◆ **ASSIGNMENT**
Your output must consist solely of the lines from the one containing "replace | pure" through the end of the records, reproduced exactly.

◆ **STORED DATA**

________________________________________

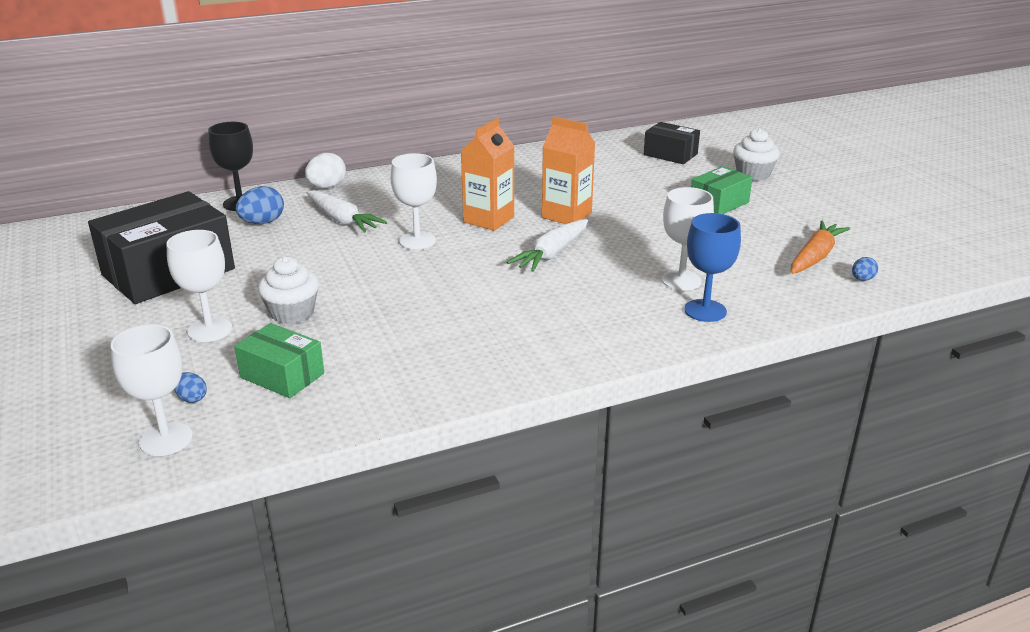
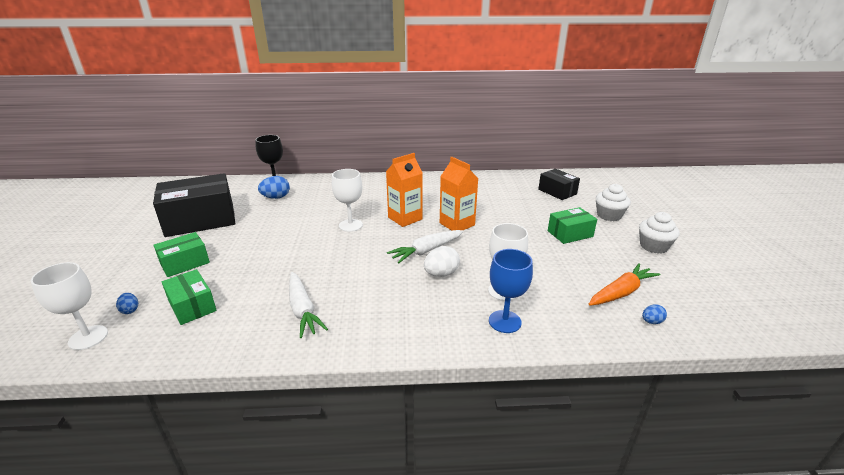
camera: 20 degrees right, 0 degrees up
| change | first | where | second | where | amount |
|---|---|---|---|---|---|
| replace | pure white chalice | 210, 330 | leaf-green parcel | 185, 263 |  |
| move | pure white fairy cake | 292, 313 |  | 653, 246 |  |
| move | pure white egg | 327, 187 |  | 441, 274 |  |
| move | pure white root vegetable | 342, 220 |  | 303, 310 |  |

________________________________________

◆ **WORKED SOLUTION**
| replace | pure white chalice | 210, 330 | leaf-green parcel | 185, 263 |  |
| move | pure white fairy cake | 292, 313 |  | 653, 246 |  |
| move | pure white egg | 327, 187 |  | 441, 274 |  |
| move | pure white root vegetable | 342, 220 |  | 303, 310 |  |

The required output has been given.